(Saved entries)
-=-=-=-=-
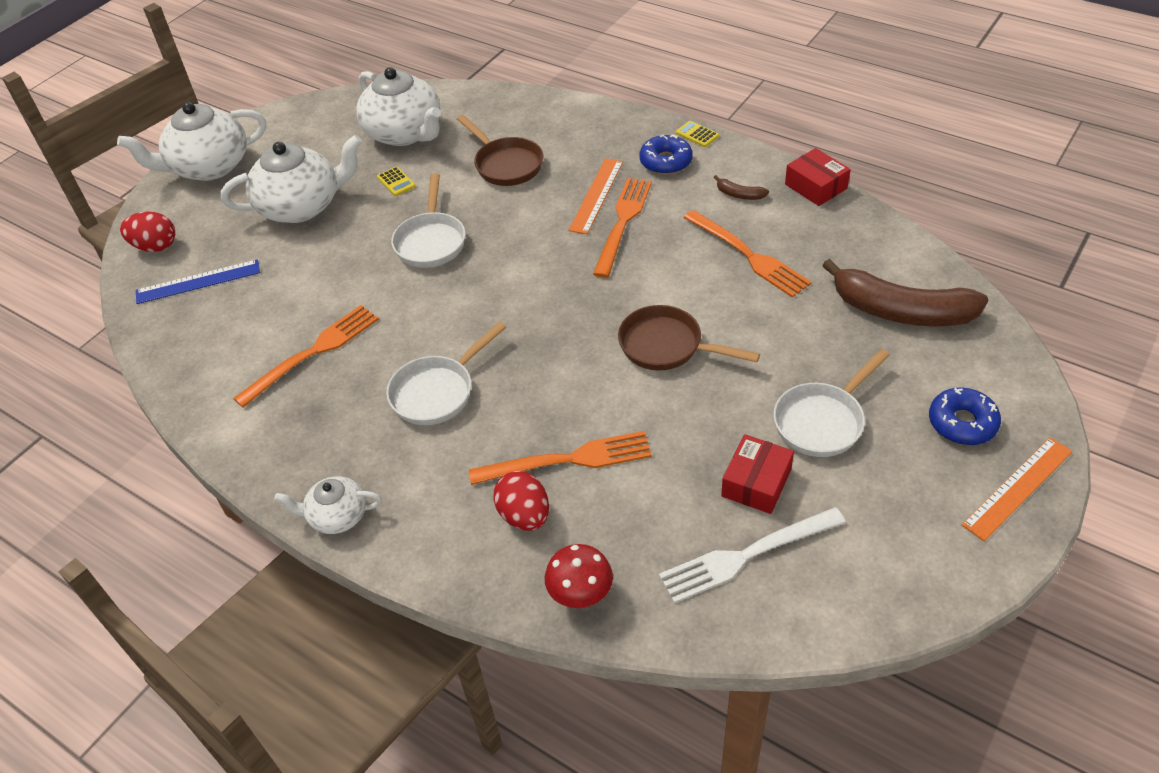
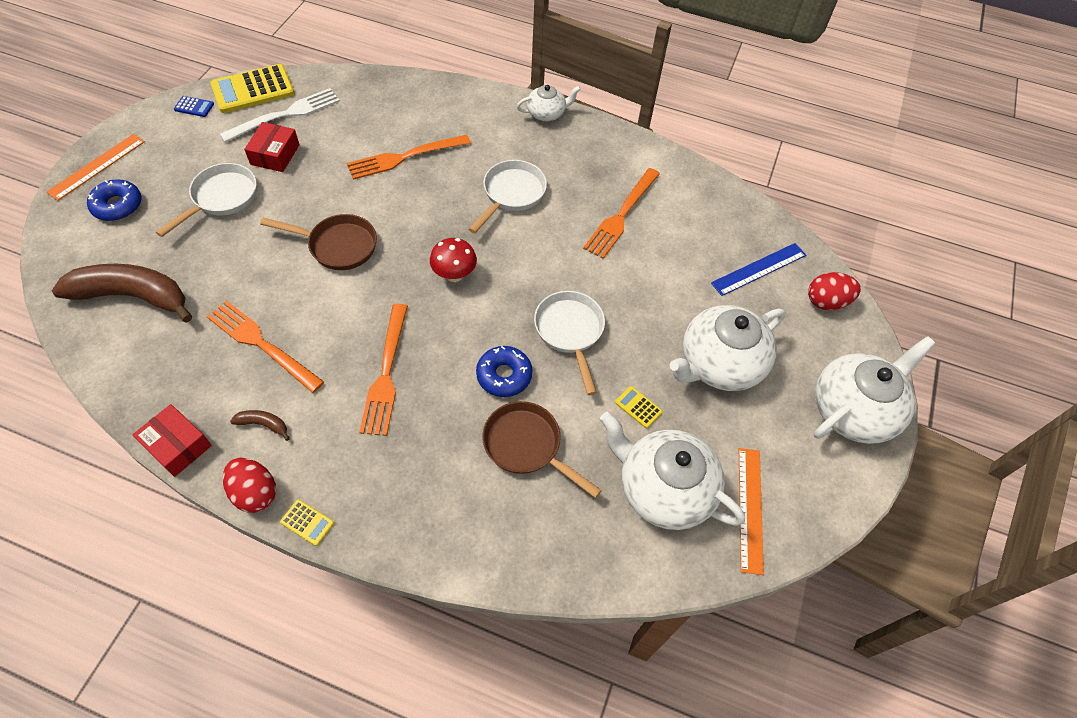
camera: 160 degrees right, 10 degrees up
red egg [493,471,549,531] -> red egg moved to [223,458,276,513]
red mushroom [545,544,613,608] -> red mushroom moved to [430,238,477,282]
orange ruler [568,158,623,234] -> orange ruler moved to [739,448,764,575]
blue donut [639,134,693,174] -> blue donut moved to [476,346,533,397]
none -> blue calculator [174,96,214,117]
none -> yellow calculator [211,64,295,113]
-=-=-=-=-
▶ Your objective: Set down, exactly as they appear, the line holding "blue donut [639,134,693,174]" and every line after it until the records end.

▶ Answer to the problem:
blue donut [639,134,693,174] -> blue donut moved to [476,346,533,397]
none -> blue calculator [174,96,214,117]
none -> yellow calculator [211,64,295,113]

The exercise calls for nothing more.